* Work request *
Everything in the data must be repeated exactly, apart from the pictures, which are left out.

* Material shown *
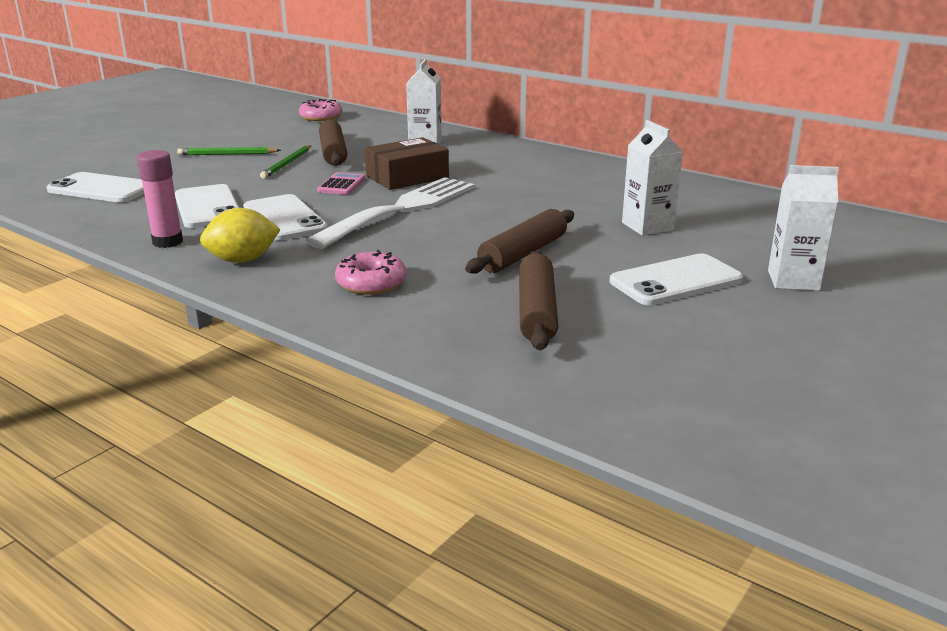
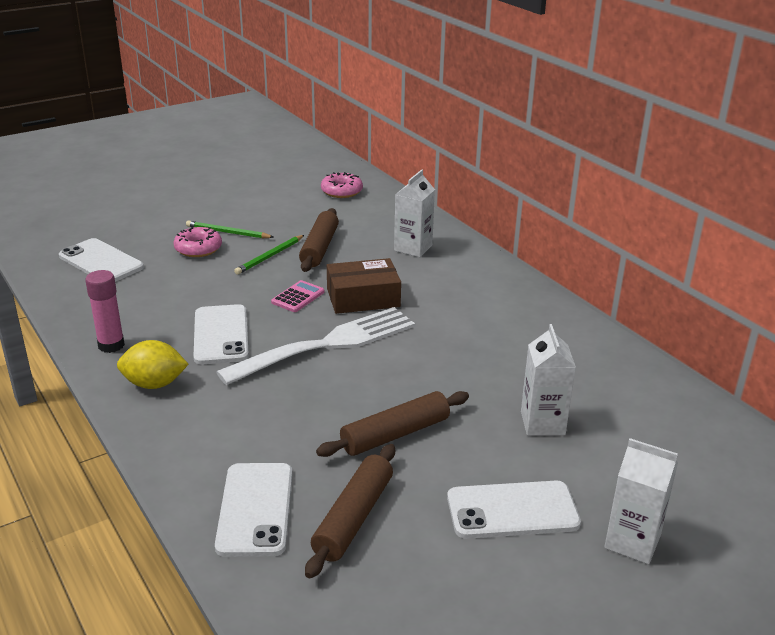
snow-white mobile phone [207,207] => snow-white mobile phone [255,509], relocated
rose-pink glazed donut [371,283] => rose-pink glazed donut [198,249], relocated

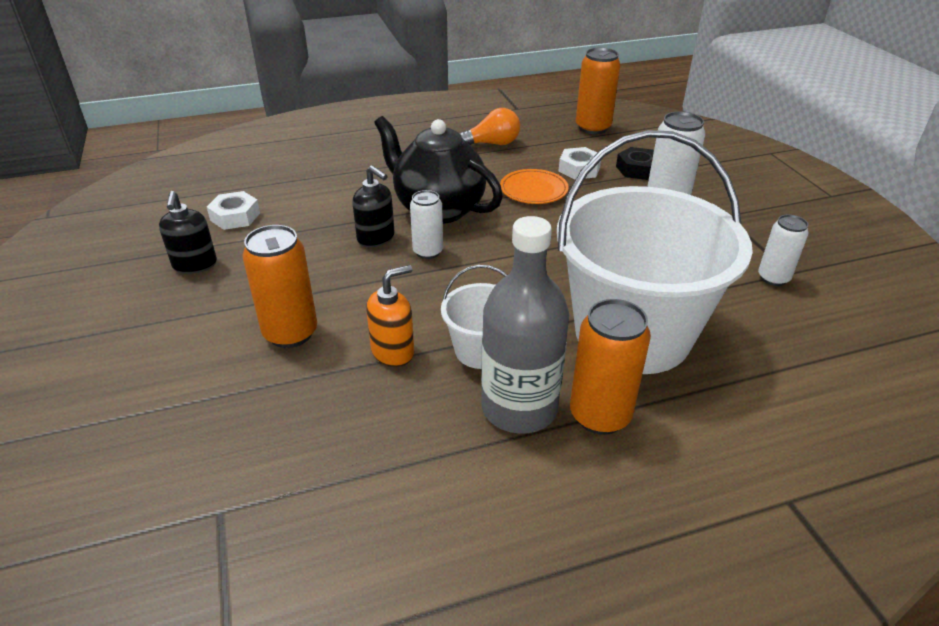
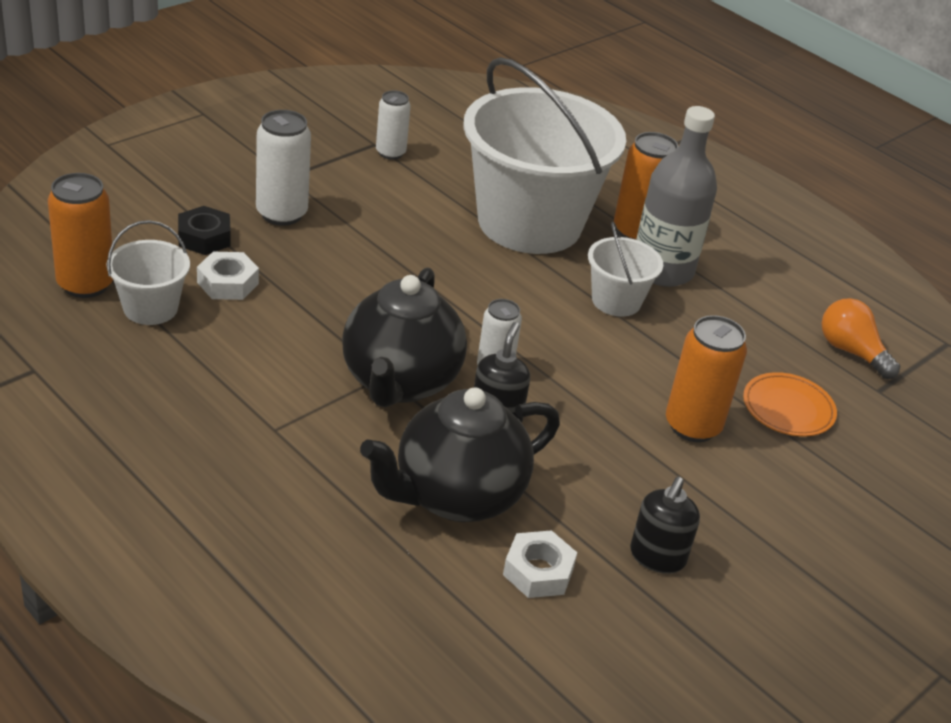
black soap dispenser [195,265] => black soap dispenser [657,557], 150 degrees clockwise
orange-coloured soap dispenser [393,352] => nothing
orange-coloured bulb [492,144] => orange-coloured bulb [851,352], relocated
orange-coloured flat dish [533,190] => orange-coloured flat dish [788,408], relocated
nothing => snow-white pail [150,308]
nothing => black china teapot [456,496]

* Solution to this problem *
snow-white mobile phone [207,207] => snow-white mobile phone [255,509], relocated
rose-pink glazed donut [371,283] => rose-pink glazed donut [198,249], relocated

black soap dispenser [195,265] => black soap dispenser [657,557], 150 degrees clockwise
orange-coloured soap dispenser [393,352] => nothing
orange-coloured bulb [492,144] => orange-coloured bulb [851,352], relocated
orange-coloured flat dish [533,190] => orange-coloured flat dish [788,408], relocated
nothing => snow-white pail [150,308]
nothing => black china teapot [456,496]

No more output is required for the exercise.